Problem =>
Each line that includes "added" must be copied from the records.

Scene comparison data
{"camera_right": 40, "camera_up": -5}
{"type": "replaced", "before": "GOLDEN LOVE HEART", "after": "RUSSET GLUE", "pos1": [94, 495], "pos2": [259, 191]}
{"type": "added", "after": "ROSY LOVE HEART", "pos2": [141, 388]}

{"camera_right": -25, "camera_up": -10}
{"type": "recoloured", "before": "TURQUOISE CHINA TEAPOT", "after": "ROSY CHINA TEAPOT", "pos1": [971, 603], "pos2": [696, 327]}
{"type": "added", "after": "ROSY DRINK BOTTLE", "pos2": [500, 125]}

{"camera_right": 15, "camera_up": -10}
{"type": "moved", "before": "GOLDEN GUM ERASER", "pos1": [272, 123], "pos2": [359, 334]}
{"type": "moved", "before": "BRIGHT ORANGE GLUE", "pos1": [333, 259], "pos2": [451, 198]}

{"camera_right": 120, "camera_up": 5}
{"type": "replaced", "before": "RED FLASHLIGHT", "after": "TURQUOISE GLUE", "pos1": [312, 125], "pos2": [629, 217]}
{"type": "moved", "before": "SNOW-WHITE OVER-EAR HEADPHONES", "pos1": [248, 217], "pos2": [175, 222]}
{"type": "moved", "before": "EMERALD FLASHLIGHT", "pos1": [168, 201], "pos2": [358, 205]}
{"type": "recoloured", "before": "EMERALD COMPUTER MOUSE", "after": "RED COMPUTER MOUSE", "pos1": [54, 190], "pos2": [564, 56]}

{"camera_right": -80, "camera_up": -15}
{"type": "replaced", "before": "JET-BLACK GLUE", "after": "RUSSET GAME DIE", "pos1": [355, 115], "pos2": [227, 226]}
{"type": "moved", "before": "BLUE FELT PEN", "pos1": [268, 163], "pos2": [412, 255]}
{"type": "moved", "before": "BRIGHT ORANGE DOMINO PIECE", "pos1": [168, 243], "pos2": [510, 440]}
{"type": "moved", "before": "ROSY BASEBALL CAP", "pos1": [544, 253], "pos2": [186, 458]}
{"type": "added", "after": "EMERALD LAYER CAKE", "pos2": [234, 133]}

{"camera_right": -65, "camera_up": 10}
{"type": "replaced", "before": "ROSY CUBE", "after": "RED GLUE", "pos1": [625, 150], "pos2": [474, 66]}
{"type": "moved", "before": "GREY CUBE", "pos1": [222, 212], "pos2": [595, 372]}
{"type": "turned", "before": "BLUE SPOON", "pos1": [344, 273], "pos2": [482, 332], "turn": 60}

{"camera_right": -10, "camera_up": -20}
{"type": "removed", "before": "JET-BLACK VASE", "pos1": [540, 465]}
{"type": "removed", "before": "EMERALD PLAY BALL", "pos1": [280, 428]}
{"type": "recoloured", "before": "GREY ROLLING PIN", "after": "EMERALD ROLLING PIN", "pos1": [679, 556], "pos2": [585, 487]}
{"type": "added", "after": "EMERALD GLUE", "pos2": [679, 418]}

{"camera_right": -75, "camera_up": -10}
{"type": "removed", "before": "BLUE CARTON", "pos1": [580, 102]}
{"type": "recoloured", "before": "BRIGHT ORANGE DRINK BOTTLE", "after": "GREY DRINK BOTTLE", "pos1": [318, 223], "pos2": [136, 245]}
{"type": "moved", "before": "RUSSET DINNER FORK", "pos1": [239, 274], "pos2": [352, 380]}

Answer for this exercise =>
{"type": "added", "after": "ROSY LOVE HEART", "pos2": [141, 388]}
{"type": "added", "after": "ROSY DRINK BOTTLE", "pos2": [500, 125]}
{"type": "added", "after": "EMERALD LAYER CAKE", "pos2": [234, 133]}
{"type": "added", "after": "EMERALD GLUE", "pos2": [679, 418]}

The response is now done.